## TO DO:
Only the lines from the one containing "green scissors: 1 -> 2" through the one containing "purple notebook: 3 -> 0" should be printed, exactly as they appear below, with both ends included.

Colored object listings:
-- Opening Marker --

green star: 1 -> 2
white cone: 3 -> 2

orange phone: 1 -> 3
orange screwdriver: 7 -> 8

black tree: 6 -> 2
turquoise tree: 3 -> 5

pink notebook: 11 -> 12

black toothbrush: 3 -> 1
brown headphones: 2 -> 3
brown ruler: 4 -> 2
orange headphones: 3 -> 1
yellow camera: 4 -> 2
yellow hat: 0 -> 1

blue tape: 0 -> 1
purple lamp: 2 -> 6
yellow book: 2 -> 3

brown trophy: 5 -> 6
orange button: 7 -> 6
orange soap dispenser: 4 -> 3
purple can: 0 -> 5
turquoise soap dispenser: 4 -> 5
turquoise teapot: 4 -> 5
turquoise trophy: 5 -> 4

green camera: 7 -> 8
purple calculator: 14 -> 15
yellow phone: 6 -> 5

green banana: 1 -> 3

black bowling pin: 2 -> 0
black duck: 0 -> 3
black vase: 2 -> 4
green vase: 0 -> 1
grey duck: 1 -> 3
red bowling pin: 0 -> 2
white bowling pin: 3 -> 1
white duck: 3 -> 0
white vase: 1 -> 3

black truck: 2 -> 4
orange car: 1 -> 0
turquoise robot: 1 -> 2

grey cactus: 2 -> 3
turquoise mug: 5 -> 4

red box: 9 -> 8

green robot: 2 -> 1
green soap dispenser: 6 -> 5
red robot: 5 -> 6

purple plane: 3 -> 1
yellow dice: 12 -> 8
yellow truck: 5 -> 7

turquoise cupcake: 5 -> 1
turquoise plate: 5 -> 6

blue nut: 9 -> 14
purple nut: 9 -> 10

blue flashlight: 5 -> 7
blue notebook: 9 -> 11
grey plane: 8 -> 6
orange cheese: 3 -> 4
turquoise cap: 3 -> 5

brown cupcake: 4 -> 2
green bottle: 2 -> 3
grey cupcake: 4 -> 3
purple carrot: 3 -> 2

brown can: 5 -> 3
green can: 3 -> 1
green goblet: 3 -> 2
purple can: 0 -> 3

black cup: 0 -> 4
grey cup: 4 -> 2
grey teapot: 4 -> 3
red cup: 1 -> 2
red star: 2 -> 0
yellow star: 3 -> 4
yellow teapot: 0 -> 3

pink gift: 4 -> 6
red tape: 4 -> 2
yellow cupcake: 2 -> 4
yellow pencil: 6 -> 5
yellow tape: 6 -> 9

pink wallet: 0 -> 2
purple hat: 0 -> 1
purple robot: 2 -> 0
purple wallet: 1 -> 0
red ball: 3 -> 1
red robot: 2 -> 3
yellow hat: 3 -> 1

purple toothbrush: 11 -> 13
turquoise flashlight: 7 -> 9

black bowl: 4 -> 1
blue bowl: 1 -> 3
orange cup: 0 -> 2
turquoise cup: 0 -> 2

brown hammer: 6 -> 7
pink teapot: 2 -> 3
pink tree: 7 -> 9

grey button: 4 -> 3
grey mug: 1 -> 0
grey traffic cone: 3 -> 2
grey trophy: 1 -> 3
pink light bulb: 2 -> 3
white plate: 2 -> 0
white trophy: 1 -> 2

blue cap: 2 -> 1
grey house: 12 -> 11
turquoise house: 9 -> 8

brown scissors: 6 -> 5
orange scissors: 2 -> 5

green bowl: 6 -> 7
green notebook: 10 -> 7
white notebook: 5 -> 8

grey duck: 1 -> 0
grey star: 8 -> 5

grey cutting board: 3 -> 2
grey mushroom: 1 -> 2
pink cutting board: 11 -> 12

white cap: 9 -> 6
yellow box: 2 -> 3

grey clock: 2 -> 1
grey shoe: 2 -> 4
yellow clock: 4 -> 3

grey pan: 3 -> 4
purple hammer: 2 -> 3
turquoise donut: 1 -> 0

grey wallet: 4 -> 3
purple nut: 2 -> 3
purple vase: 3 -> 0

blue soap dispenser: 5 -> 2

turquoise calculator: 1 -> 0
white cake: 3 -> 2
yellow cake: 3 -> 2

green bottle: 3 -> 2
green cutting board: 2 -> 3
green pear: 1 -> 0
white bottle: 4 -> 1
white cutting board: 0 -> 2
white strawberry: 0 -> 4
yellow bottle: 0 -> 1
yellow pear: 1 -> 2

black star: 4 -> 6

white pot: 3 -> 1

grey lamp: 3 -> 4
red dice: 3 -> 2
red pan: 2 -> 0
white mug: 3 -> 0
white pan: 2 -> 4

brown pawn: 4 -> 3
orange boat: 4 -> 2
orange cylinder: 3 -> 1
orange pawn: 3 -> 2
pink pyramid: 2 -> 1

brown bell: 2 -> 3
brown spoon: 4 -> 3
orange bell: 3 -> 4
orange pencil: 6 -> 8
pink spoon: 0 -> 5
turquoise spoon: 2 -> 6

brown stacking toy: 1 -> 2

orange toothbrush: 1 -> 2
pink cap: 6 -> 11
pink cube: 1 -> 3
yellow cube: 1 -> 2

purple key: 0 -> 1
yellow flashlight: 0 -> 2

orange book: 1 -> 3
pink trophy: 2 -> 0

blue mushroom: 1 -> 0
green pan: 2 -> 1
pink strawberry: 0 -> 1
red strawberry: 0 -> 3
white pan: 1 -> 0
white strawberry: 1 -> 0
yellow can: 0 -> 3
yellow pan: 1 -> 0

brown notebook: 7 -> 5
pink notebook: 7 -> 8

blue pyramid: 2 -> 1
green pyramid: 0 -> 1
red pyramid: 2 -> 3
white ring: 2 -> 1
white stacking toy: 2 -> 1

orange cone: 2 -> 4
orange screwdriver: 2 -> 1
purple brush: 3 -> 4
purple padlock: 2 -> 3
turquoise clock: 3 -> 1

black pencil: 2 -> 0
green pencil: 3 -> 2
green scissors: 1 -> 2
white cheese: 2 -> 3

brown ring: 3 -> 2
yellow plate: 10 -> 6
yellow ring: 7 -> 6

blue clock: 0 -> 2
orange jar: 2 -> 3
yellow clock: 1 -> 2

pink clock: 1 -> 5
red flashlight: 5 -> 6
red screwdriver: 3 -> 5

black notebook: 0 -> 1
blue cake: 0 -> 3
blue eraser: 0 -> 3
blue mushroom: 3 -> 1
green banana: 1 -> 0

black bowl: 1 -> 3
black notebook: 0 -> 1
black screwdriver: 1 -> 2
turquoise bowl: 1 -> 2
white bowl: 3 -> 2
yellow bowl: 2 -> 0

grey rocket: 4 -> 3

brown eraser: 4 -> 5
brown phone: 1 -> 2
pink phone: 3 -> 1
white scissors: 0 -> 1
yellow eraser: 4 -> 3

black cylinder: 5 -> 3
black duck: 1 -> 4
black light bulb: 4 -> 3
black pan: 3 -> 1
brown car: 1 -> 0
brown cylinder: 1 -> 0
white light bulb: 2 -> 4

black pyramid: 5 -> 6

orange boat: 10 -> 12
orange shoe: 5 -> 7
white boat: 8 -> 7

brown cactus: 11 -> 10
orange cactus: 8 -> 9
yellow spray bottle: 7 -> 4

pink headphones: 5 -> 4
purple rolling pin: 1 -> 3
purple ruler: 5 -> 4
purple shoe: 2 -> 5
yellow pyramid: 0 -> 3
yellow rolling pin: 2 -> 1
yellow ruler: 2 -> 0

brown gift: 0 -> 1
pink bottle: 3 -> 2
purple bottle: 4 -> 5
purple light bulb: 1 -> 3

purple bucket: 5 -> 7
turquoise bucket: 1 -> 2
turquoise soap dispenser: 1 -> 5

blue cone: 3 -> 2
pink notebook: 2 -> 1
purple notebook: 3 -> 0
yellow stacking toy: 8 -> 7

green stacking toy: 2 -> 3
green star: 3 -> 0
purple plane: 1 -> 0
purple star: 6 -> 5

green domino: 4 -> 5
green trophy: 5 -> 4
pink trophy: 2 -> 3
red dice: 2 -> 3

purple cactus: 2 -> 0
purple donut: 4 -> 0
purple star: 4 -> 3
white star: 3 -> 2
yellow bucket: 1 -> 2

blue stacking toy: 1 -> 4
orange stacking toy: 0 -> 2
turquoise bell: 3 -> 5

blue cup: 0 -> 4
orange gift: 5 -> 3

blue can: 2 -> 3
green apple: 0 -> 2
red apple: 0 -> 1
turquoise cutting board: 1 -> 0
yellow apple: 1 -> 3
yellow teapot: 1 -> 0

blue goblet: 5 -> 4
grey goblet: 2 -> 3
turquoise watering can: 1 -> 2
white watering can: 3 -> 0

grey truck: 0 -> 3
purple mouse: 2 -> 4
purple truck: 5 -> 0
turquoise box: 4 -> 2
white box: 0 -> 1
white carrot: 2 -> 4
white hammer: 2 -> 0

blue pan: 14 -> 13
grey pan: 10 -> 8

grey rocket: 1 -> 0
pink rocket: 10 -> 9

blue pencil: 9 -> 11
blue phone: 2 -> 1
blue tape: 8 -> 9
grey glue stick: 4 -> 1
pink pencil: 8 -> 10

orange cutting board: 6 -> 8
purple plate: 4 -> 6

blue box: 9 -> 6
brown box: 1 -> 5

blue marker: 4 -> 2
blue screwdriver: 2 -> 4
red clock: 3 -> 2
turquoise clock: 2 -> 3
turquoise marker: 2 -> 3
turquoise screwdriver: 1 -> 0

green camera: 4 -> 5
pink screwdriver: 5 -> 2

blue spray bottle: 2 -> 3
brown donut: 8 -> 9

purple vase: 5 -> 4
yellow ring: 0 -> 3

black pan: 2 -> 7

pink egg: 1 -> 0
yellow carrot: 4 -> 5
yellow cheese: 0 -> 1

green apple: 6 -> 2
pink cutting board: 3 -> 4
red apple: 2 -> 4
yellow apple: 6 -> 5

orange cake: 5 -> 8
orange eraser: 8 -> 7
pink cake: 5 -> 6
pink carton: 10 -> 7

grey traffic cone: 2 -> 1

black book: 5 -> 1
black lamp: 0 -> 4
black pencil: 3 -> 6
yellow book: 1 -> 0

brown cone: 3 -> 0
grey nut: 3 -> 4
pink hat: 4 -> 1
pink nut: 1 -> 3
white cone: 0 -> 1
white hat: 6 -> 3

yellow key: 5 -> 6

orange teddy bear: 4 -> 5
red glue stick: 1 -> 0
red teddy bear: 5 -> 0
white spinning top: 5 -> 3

-- Closing Marker --

## RESULT FOR THIS EXERCISE:
green scissors: 1 -> 2
white cheese: 2 -> 3

brown ring: 3 -> 2
yellow plate: 10 -> 6
yellow ring: 7 -> 6

blue clock: 0 -> 2
orange jar: 2 -> 3
yellow clock: 1 -> 2

pink clock: 1 -> 5
red flashlight: 5 -> 6
red screwdriver: 3 -> 5

black notebook: 0 -> 1
blue cake: 0 -> 3
blue eraser: 0 -> 3
blue mushroom: 3 -> 1
green banana: 1 -> 0

black bowl: 1 -> 3
black notebook: 0 -> 1
black screwdriver: 1 -> 2
turquoise bowl: 1 -> 2
white bowl: 3 -> 2
yellow bowl: 2 -> 0

grey rocket: 4 -> 3

brown eraser: 4 -> 5
brown phone: 1 -> 2
pink phone: 3 -> 1
white scissors: 0 -> 1
yellow eraser: 4 -> 3

black cylinder: 5 -> 3
black duck: 1 -> 4
black light bulb: 4 -> 3
black pan: 3 -> 1
brown car: 1 -> 0
brown cylinder: 1 -> 0
white light bulb: 2 -> 4

black pyramid: 5 -> 6

orange boat: 10 -> 12
orange shoe: 5 -> 7
white boat: 8 -> 7

brown cactus: 11 -> 10
orange cactus: 8 -> 9
yellow spray bottle: 7 -> 4

pink headphones: 5 -> 4
purple rolling pin: 1 -> 3
purple ruler: 5 -> 4
purple shoe: 2 -> 5
yellow pyramid: 0 -> 3
yellow rolling pin: 2 -> 1
yellow ruler: 2 -> 0

brown gift: 0 -> 1
pink bottle: 3 -> 2
purple bottle: 4 -> 5
purple light bulb: 1 -> 3

purple bucket: 5 -> 7
turquoise bucket: 1 -> 2
turquoise soap dispenser: 1 -> 5

blue cone: 3 -> 2
pink notebook: 2 -> 1
purple notebook: 3 -> 0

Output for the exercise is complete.